◆ HOW TO COMPLETE THIS TASK
Restate the data exactly as given and keep the pictures out.

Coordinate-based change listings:

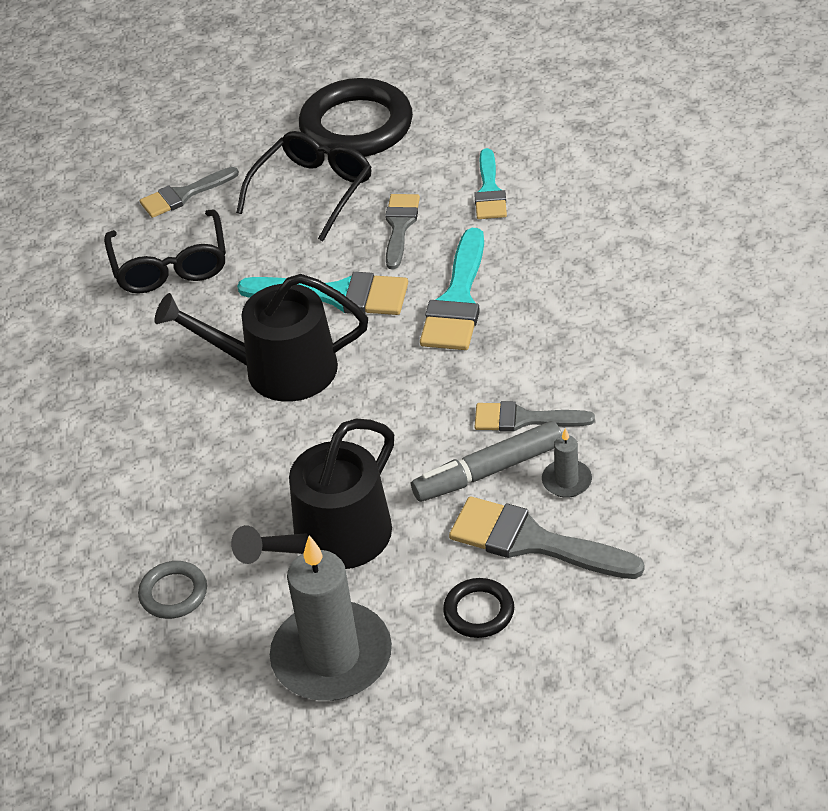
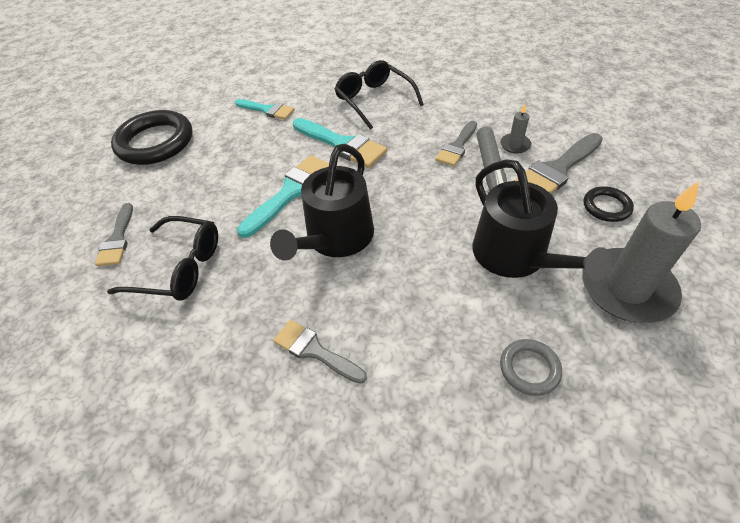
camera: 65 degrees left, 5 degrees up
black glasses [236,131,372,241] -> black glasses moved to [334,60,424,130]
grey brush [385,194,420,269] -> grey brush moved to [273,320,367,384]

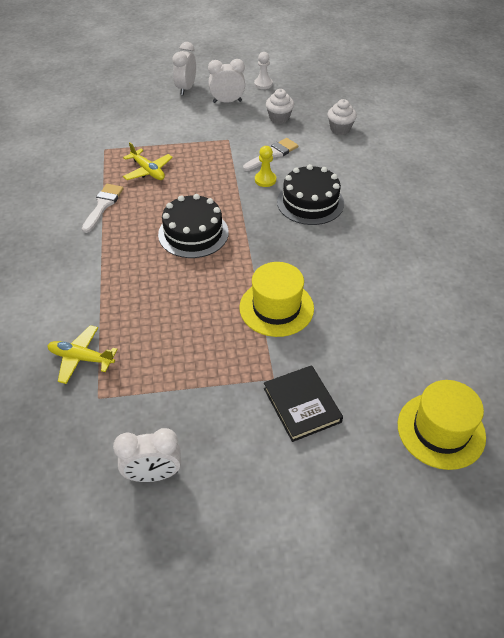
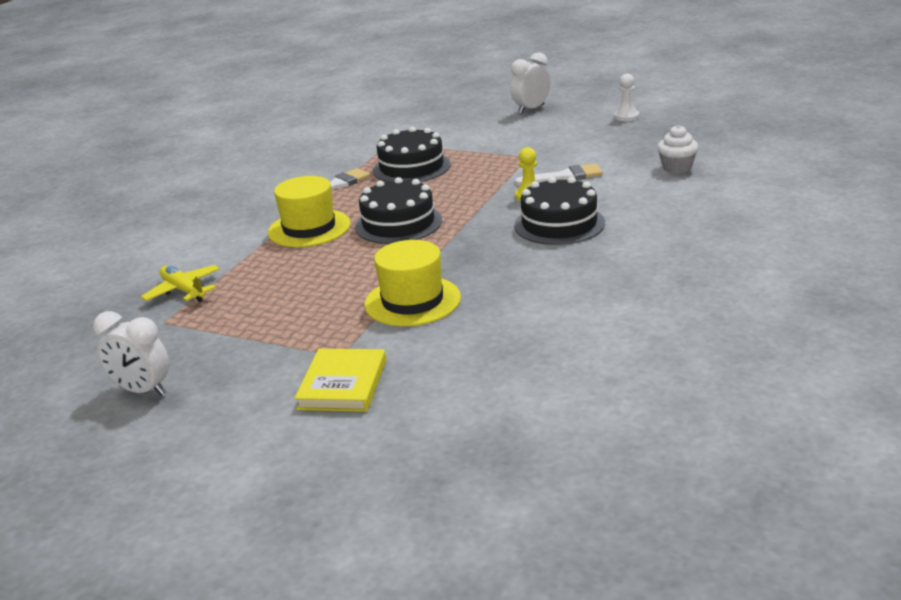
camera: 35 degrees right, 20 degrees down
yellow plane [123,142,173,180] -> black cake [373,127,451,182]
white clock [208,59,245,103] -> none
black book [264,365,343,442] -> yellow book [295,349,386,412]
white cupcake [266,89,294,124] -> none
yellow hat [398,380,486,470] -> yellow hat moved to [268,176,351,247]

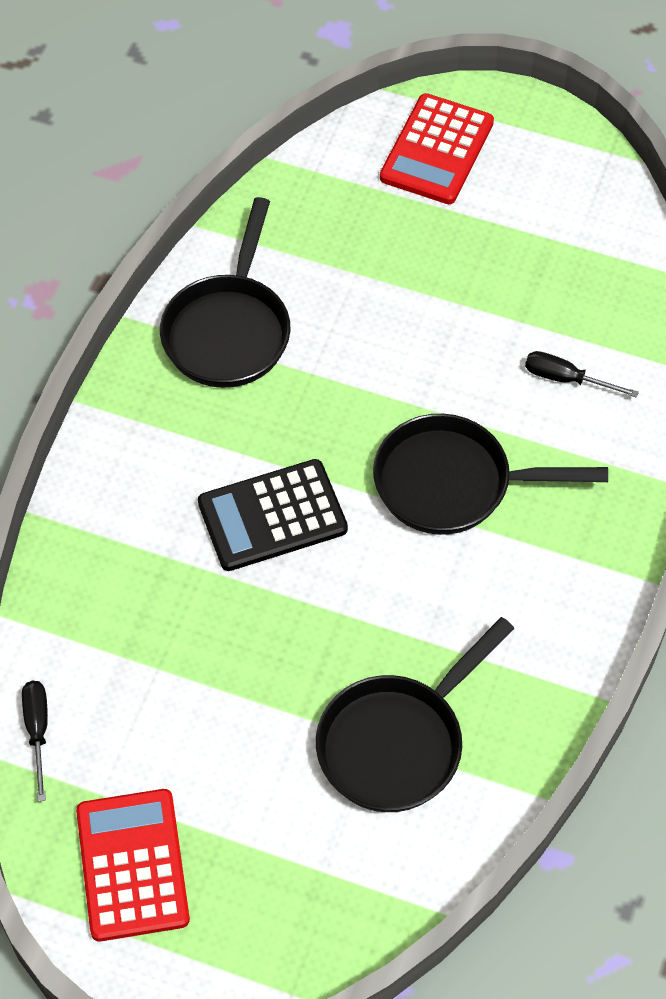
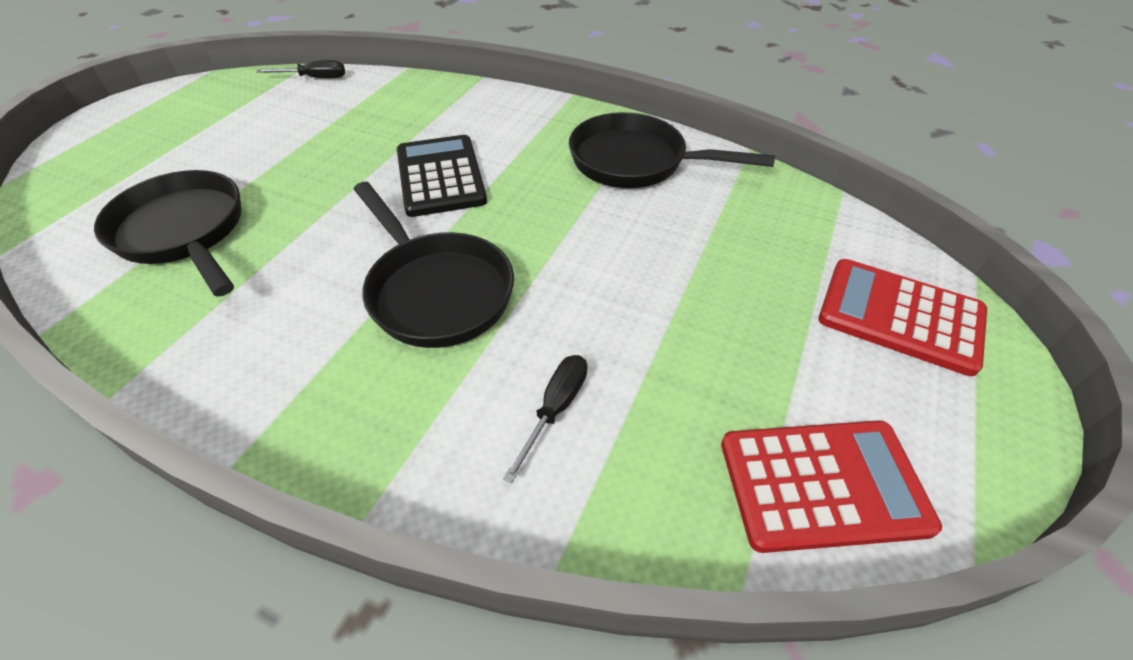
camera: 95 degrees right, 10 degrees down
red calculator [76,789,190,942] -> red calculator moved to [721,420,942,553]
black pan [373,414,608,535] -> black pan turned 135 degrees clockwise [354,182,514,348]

◆ TASK SOLUTION
camera: 65 degrees left, 5 degrees up
black glasses [236,131,372,241] -> black glasses moved to [334,60,424,130]
grey brush [385,194,420,269] -> grey brush moved to [273,320,367,384]

camera: 35 degrees right, 20 degrees down
yellow plane [123,142,173,180] -> black cake [373,127,451,182]
white clock [208,59,245,103] -> none
black book [264,365,343,442] -> yellow book [295,349,386,412]
white cupcake [266,89,294,124] -> none
yellow hat [398,380,486,470] -> yellow hat moved to [268,176,351,247]

camera: 95 degrees right, 10 degrees down
red calculator [76,789,190,942] -> red calculator moved to [721,420,942,553]
black pan [373,414,608,535] -> black pan turned 135 degrees clockwise [354,182,514,348]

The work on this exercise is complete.